--- Extracted data Enclosed Below ---
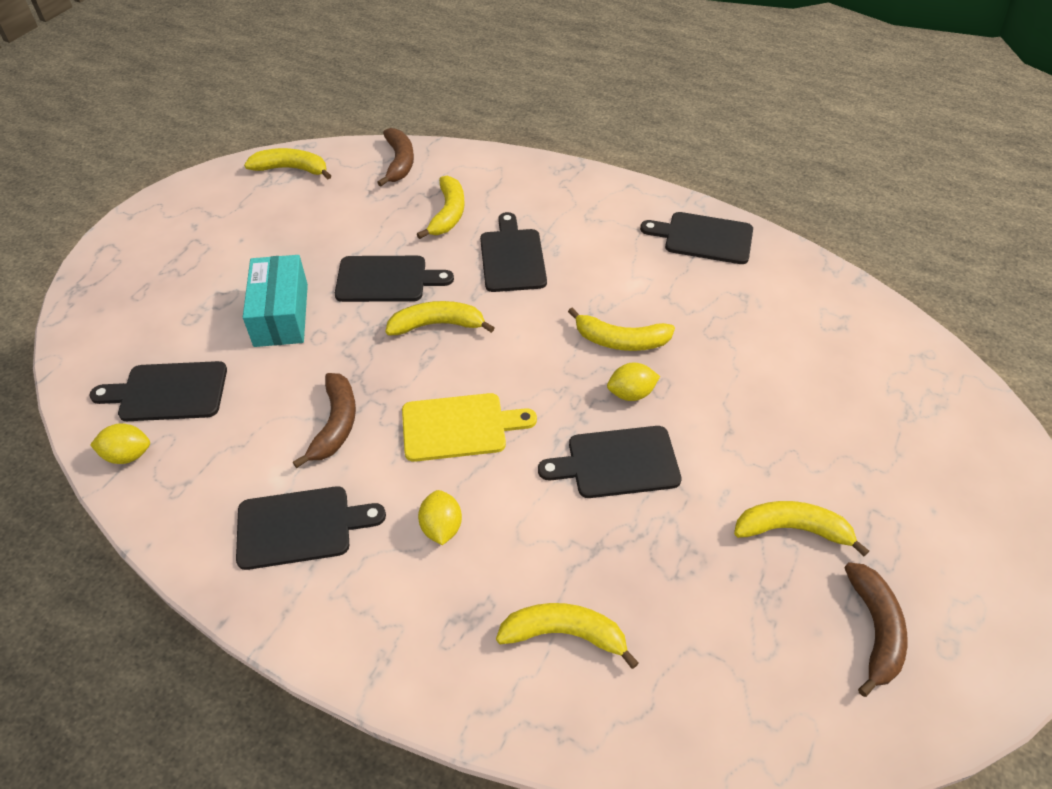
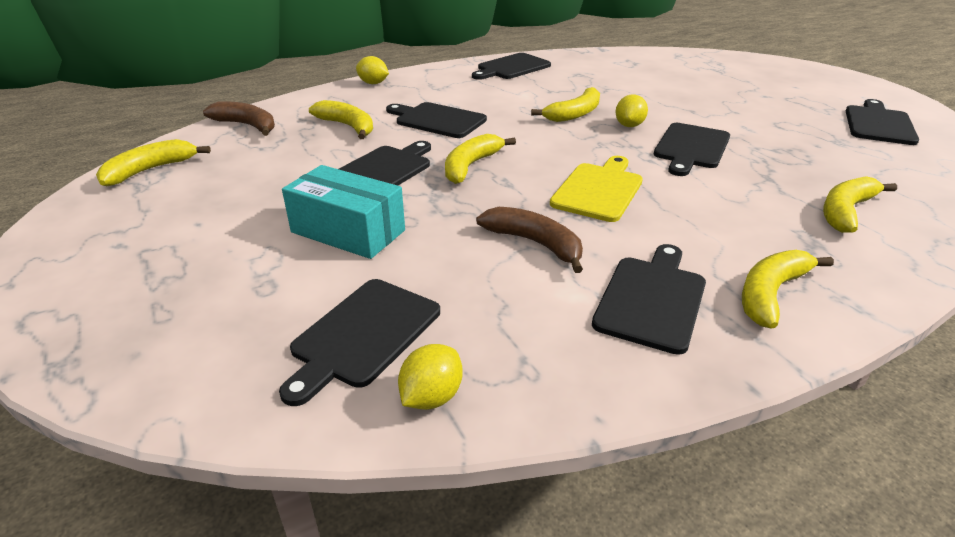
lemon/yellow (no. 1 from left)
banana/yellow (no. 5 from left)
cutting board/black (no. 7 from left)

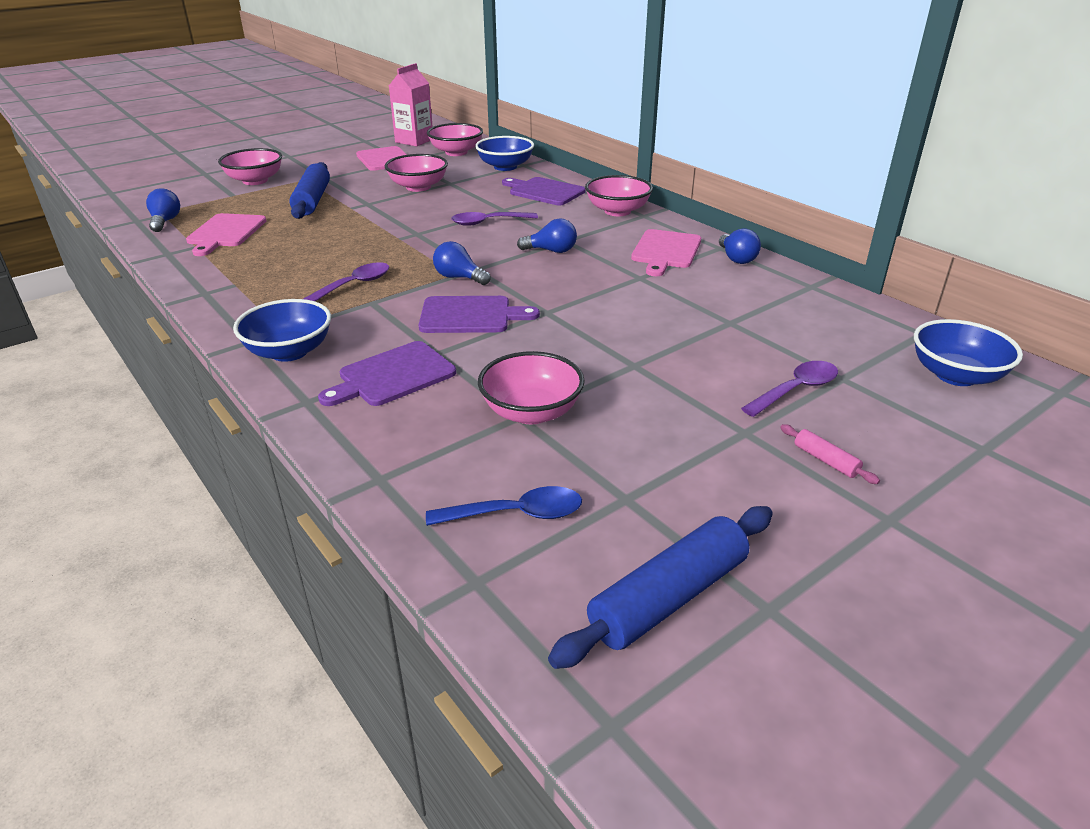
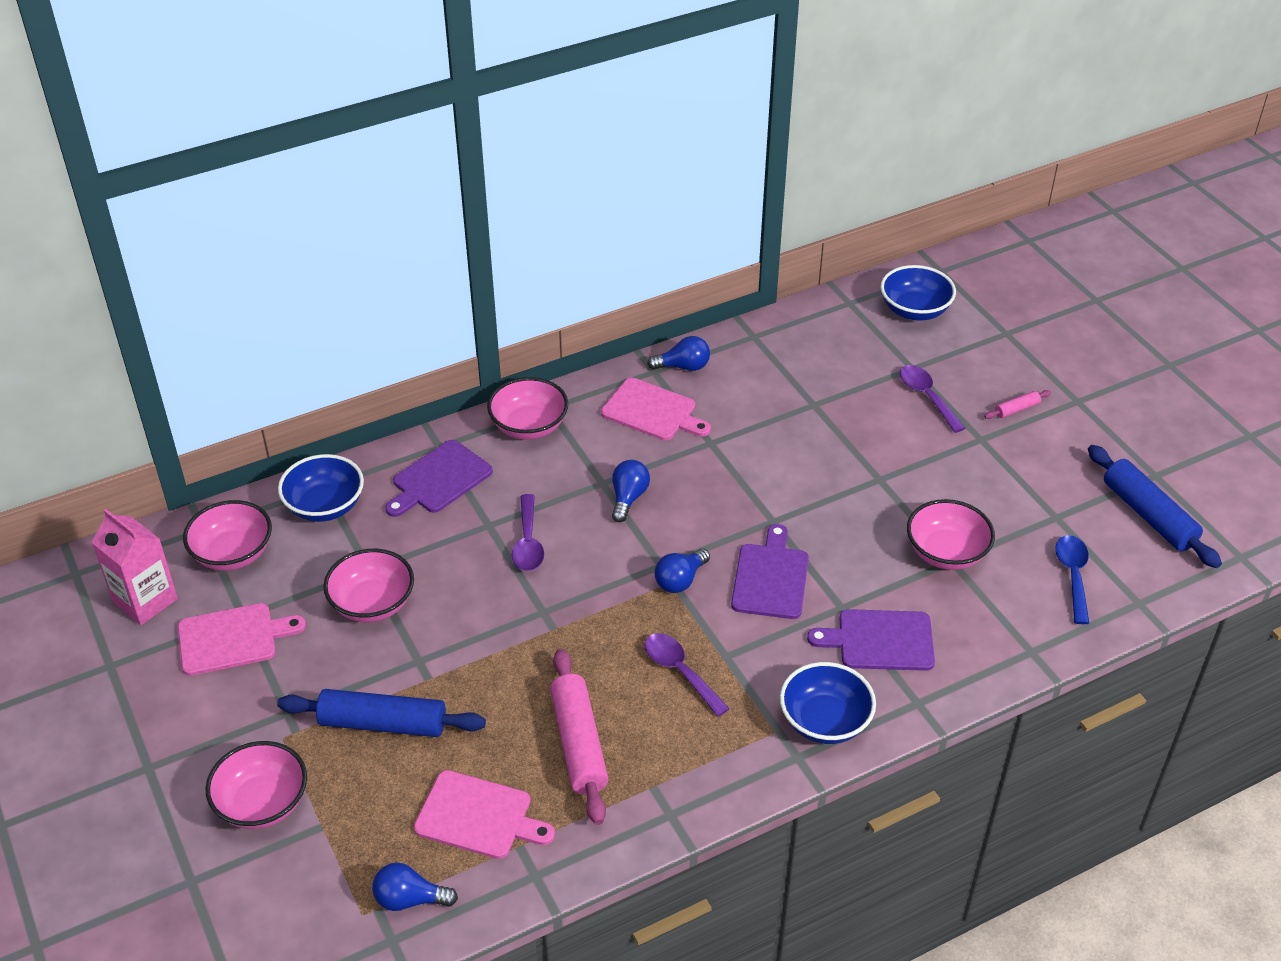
cutting board/purple (no. 3 from left)
rolling pin/pink (no. 1 from left)

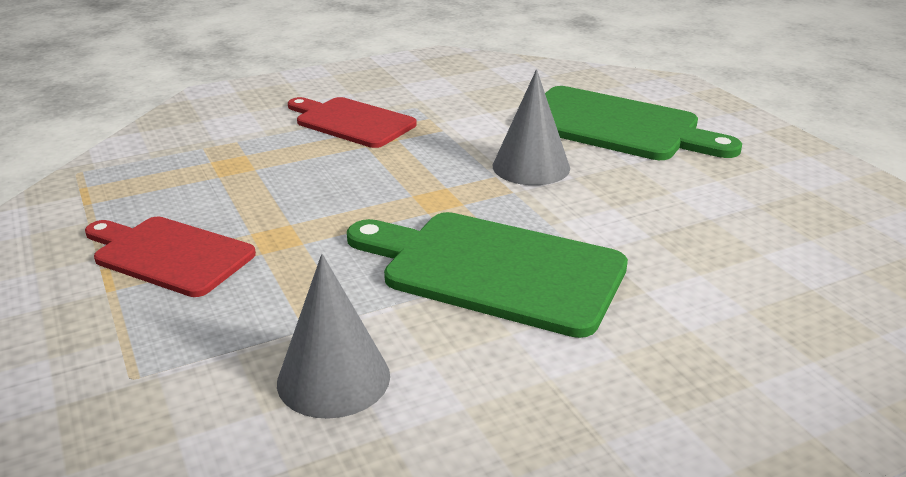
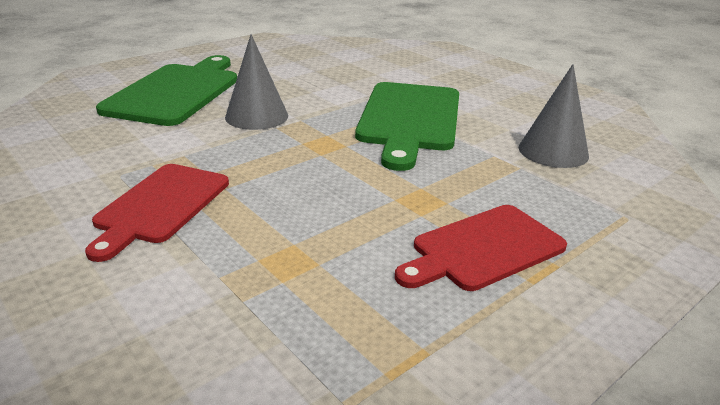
cutting board/red (no. 2 from left)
--- End of Enclosed Extracted data ---
**Your assignment:**
Set the records down again exactly, with no pictures.

**Response to the task:**
lemon/yellow (no. 1 from left)
banana/yellow (no. 5 from left)
cutting board/black (no. 7 from left)

cutting board/purple (no. 3 from left)
rolling pin/pink (no. 1 from left)

cutting board/red (no. 2 from left)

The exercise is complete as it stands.